Object state change records:

━━━━━━━━━━━━━━━━━━━━━━━━━━━━━━

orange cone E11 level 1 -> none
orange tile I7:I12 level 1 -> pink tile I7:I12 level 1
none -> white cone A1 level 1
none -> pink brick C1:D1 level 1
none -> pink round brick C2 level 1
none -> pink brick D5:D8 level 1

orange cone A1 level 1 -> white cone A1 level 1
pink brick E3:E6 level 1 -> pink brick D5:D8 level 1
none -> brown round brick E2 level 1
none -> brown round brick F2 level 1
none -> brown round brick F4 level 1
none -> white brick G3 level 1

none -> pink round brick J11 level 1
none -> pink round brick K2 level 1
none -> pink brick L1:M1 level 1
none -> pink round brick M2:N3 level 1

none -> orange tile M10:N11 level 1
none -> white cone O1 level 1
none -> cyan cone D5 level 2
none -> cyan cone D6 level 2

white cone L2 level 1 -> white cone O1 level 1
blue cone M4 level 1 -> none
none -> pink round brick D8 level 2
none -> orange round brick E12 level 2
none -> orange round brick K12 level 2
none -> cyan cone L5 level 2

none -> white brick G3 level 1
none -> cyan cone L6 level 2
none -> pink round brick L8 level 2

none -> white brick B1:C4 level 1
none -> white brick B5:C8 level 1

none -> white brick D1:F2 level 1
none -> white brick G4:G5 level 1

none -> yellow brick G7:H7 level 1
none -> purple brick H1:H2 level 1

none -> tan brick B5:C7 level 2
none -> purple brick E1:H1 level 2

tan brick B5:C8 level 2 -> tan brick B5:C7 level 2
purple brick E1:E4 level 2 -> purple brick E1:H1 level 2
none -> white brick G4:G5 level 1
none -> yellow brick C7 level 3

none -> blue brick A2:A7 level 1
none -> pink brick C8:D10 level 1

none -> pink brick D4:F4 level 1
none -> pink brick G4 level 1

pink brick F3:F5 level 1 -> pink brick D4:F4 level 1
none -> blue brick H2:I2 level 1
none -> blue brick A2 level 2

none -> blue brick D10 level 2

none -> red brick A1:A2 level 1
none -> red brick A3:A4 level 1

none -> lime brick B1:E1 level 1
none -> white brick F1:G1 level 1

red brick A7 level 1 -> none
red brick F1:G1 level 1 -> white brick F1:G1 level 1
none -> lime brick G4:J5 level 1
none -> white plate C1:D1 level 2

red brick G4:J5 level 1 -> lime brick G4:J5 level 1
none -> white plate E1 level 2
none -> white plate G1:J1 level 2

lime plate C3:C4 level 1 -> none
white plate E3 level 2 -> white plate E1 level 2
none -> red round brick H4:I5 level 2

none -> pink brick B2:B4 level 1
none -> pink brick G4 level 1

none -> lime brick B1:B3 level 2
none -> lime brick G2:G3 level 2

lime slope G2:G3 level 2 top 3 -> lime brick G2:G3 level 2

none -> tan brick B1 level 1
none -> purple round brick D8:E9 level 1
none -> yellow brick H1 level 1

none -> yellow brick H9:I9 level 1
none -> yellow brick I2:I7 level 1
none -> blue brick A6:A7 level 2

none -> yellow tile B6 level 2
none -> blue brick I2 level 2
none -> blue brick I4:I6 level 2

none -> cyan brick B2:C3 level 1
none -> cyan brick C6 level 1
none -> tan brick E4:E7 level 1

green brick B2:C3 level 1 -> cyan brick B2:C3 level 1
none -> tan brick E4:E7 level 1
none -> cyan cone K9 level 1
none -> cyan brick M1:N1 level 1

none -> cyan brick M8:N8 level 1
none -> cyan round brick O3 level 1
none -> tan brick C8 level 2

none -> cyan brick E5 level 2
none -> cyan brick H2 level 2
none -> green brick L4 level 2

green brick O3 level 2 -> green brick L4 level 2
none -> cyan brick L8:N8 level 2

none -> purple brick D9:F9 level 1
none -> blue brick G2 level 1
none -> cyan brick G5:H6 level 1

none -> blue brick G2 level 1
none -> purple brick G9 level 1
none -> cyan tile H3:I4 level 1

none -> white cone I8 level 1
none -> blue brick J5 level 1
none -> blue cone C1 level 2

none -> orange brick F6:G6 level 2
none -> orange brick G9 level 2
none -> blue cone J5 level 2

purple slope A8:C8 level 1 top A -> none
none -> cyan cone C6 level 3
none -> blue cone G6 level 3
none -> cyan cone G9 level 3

━━━━━━━━━━━━━━━━━━━━━━━━━━━━━━

* [Aim of the exercise]
Return exactly the lines above from the line that has "none -> tan brick C8 level 2" through the line that has "none -> orange brick F6:G6 level 2", inclusive, and nothing else.

* [Task solution]
none -> tan brick C8 level 2

none -> cyan brick E5 level 2
none -> cyan brick H2 level 2
none -> green brick L4 level 2

green brick O3 level 2 -> green brick L4 level 2
none -> cyan brick L8:N8 level 2

none -> purple brick D9:F9 level 1
none -> blue brick G2 level 1
none -> cyan brick G5:H6 level 1

none -> blue brick G2 level 1
none -> purple brick G9 level 1
none -> cyan tile H3:I4 level 1

none -> white cone I8 level 1
none -> blue brick J5 level 1
none -> blue cone C1 level 2

none -> orange brick F6:G6 level 2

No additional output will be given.